Convert the lines of these records into a Markdown table with the columns "Row" and "Line", skipping blank lines and leaving out the pictures.

Collection entries

━━━━━━━━

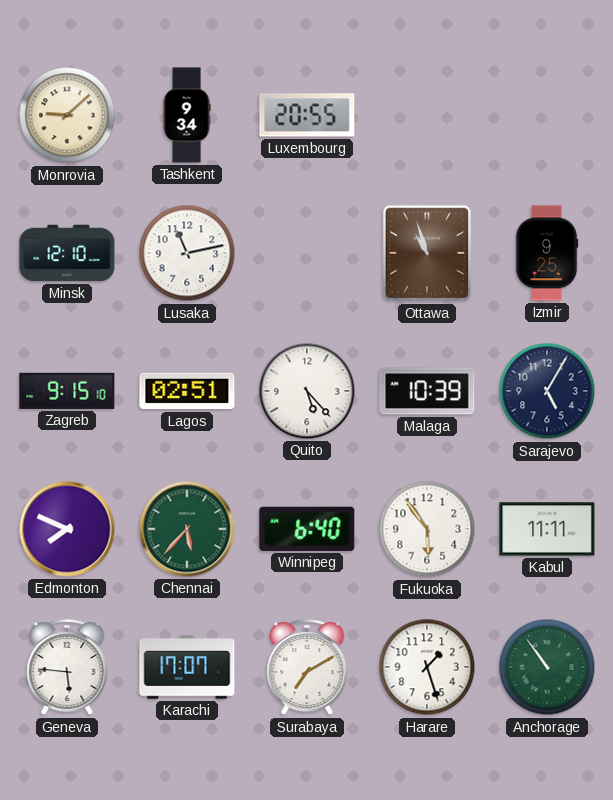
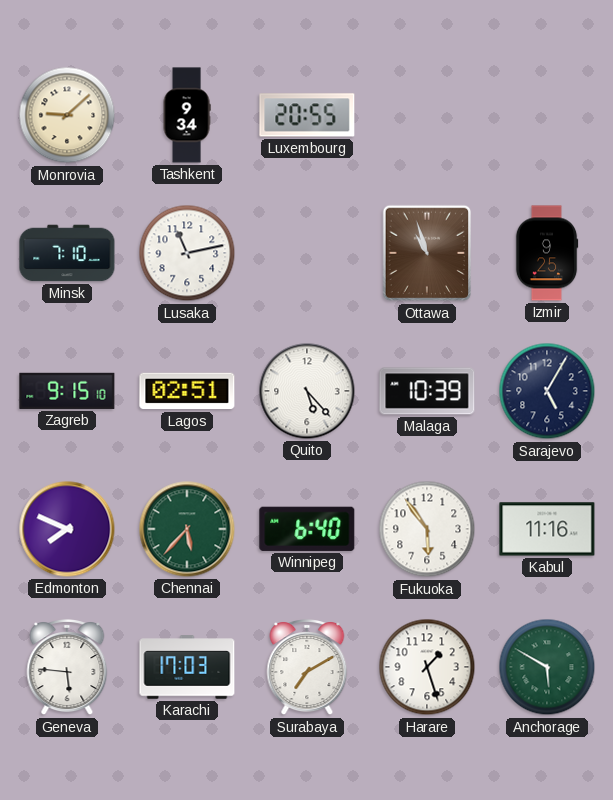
Minsk: 12:10 -> 7:10
Kabul: 11:11 -> 11:16
Karachi: 17:07 -> 17:03
Anchorage: 10:54 -> 5:50
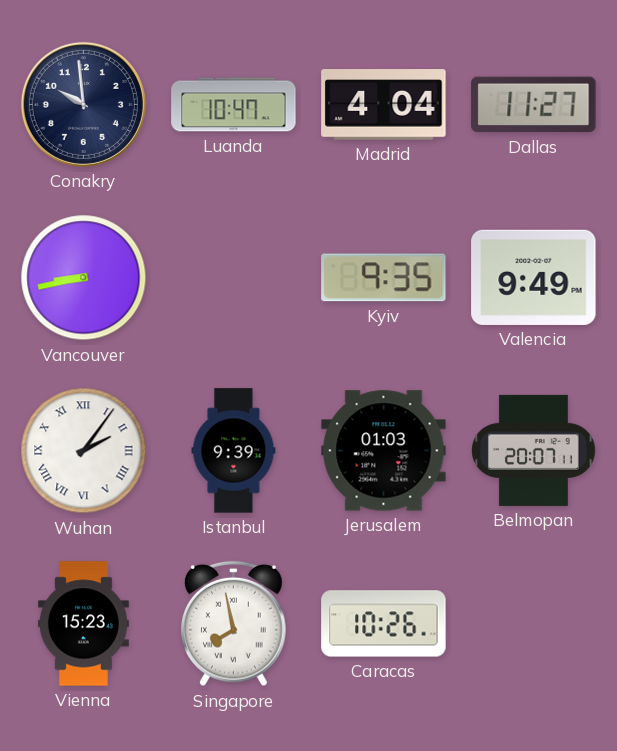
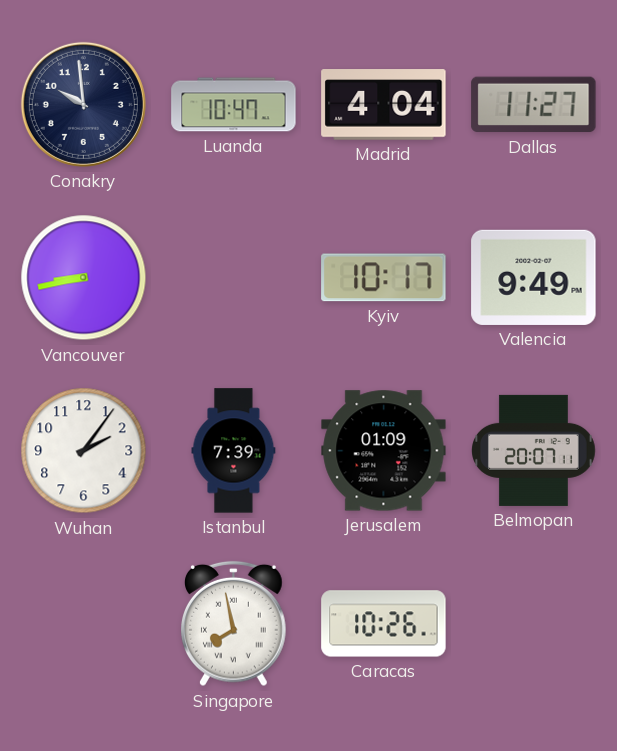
Kyiv: 9:35 -> 10:17
Wuhan numerals: Roman -> Arabic
Istanbul: 9:39 -> 7:39
Jerusalem: 01:03 -> 01:09
Vienna: 15:23 -> none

━━━━━━━━

Exercise solution
| Row | Line |
|---|---|
| 1 | Minsk: 12:10 -> 7:10 |
| 2 | Kabul: 11:11 -> 11:16 |
| 3 | Karachi: 17:07 -> 17:03 |
| 4 | Anchorage: 10:54 -> 5:50 |
| 5 | Kyiv: 9:35 -> 10:17 |
| 6 | Wuhan numerals: Roman -> Arabic |
| 7 | Istanbul: 9:39 -> 7:39 |
| 8 | Jerusalem: 01:03 -> 01:09 |
| 9 | Vienna: 15:23 -> none |